■ PROBLEM DESCRIPTION ■
The entries below need to be transcribed exactly, without their images.

■ DATA FOR THE TASK ■
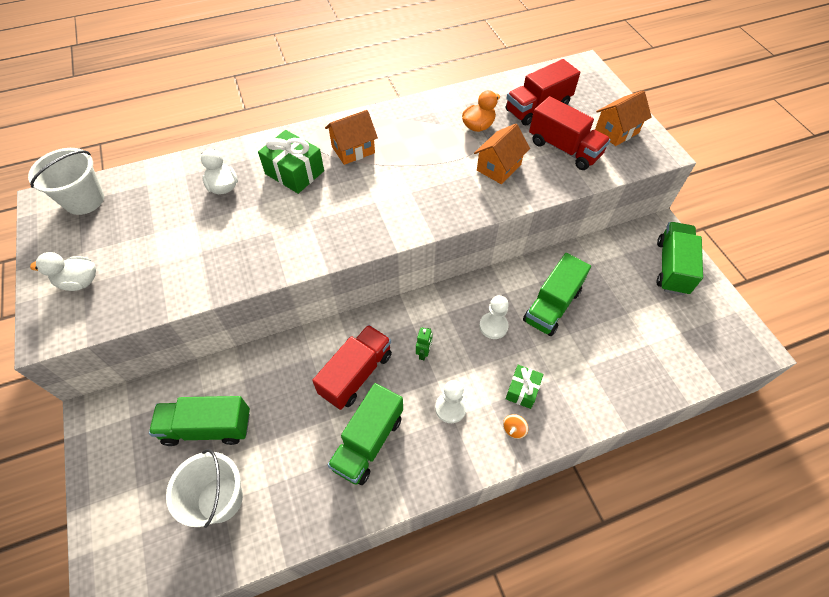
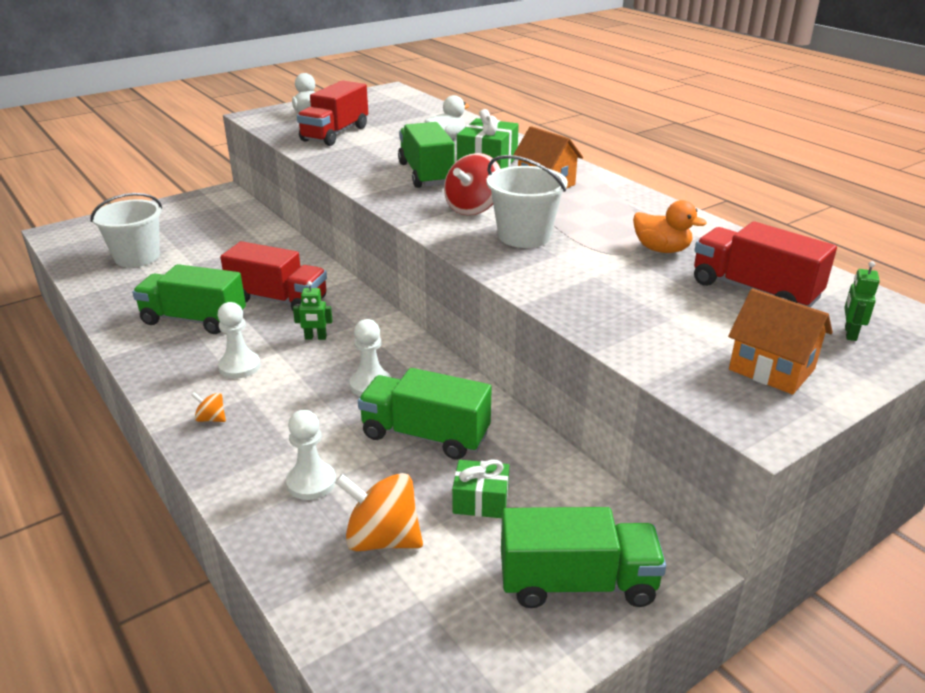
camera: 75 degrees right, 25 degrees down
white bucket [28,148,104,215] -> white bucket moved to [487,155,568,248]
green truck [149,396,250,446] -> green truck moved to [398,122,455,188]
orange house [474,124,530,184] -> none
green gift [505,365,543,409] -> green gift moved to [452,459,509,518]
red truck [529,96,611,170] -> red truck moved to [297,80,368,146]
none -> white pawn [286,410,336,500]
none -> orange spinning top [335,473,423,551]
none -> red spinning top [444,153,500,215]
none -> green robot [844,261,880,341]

■ RESULT BELOW ■
camera: 75 degrees right, 25 degrees down
white bucket [28,148,104,215] -> white bucket moved to [487,155,568,248]
green truck [149,396,250,446] -> green truck moved to [398,122,455,188]
orange house [474,124,530,184] -> none
green gift [505,365,543,409] -> green gift moved to [452,459,509,518]
red truck [529,96,611,170] -> red truck moved to [297,80,368,146]
none -> white pawn [286,410,336,500]
none -> orange spinning top [335,473,423,551]
none -> red spinning top [444,153,500,215]
none -> green robot [844,261,880,341]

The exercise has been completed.